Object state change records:
- Opening Delimiter -

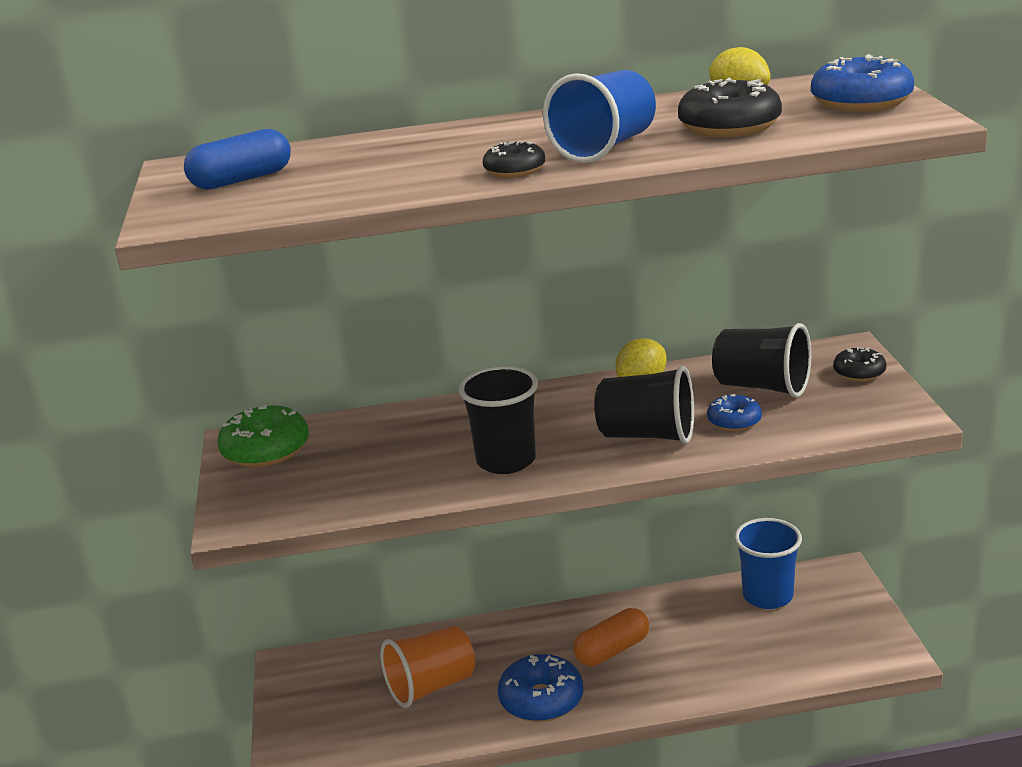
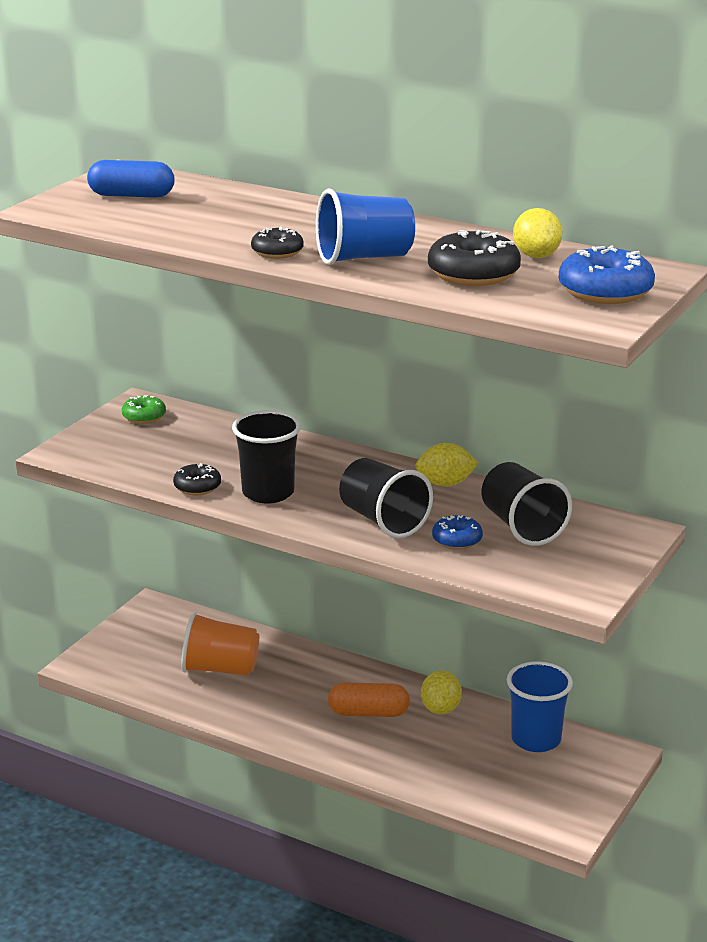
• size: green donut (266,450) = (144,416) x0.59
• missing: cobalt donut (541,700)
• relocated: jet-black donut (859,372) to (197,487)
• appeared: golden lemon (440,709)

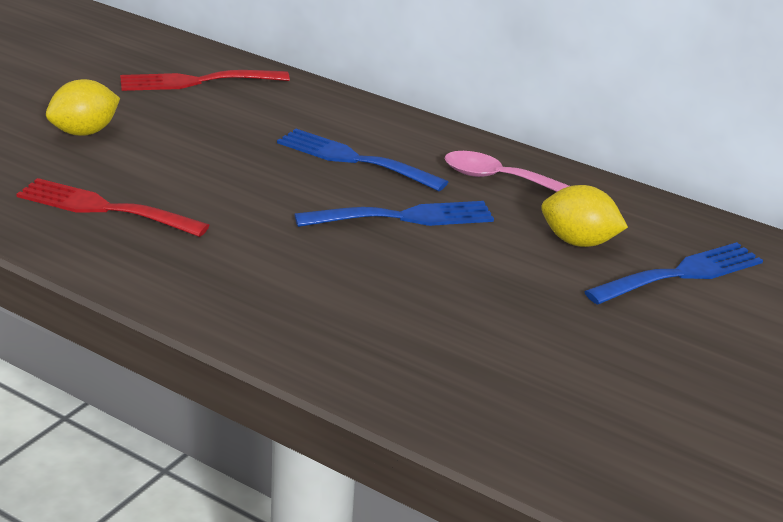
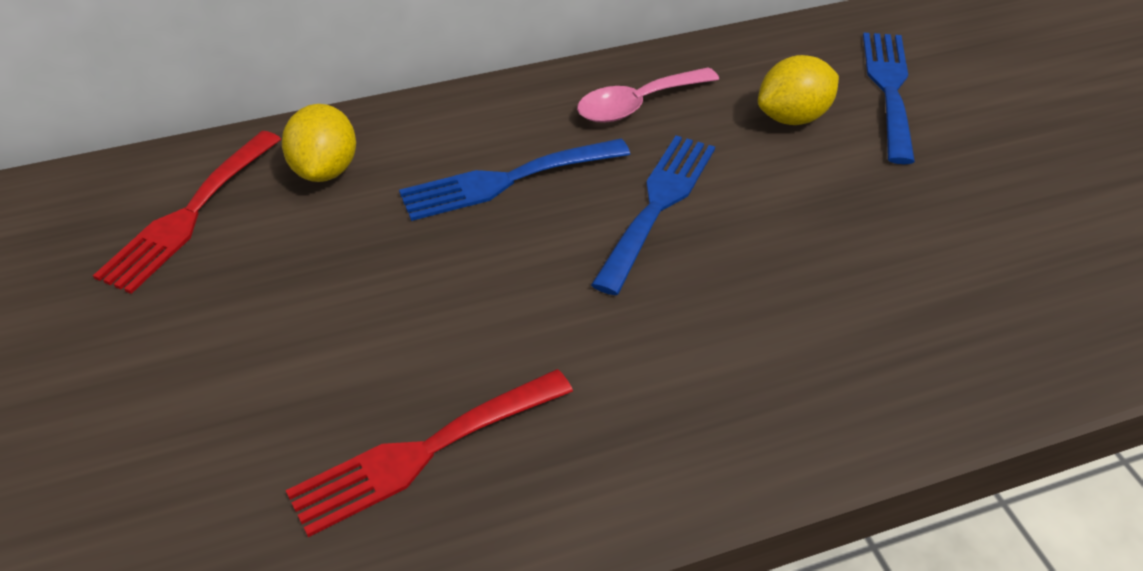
• relocated: golden lemon (84,132) to (325,170)

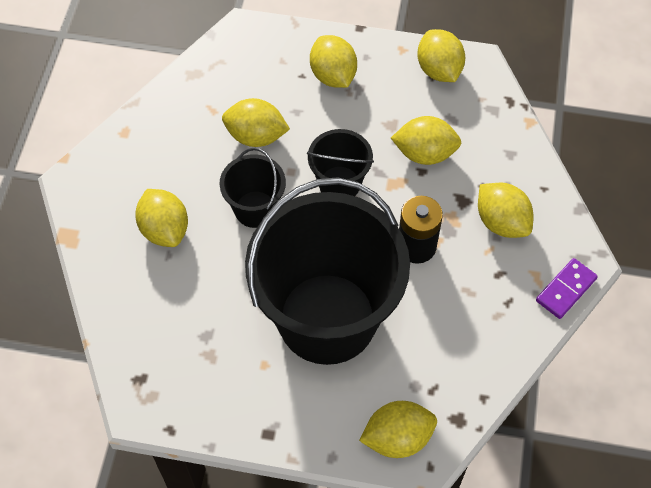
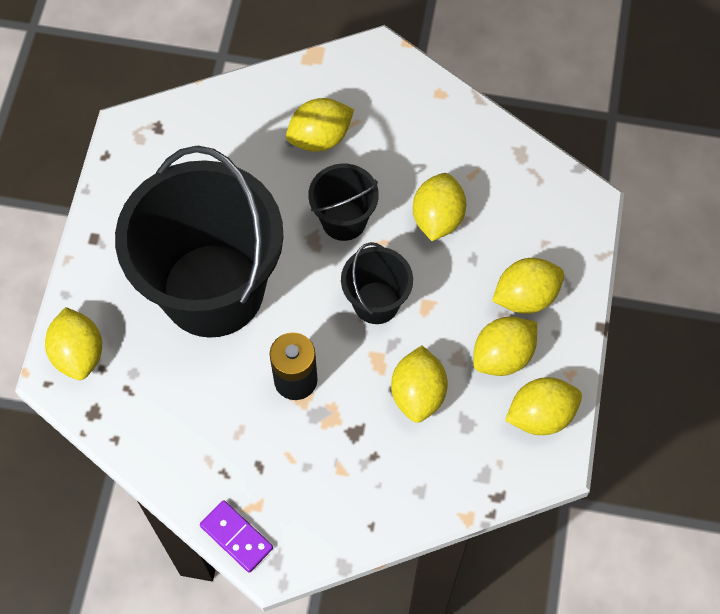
• relocated: golden lemon (501,222) to (502,356)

- Closing Delimiter -

Exact repetition of each line above is expected; images are to be omitted.

• size: green donut (266,450) = (144,416) x0.59
• missing: cobalt donut (541,700)
• relocated: jet-black donut (859,372) to (197,487)
• appeared: golden lemon (440,709)

• relocated: golden lemon (84,132) to (325,170)

• relocated: golden lemon (501,222) to (502,356)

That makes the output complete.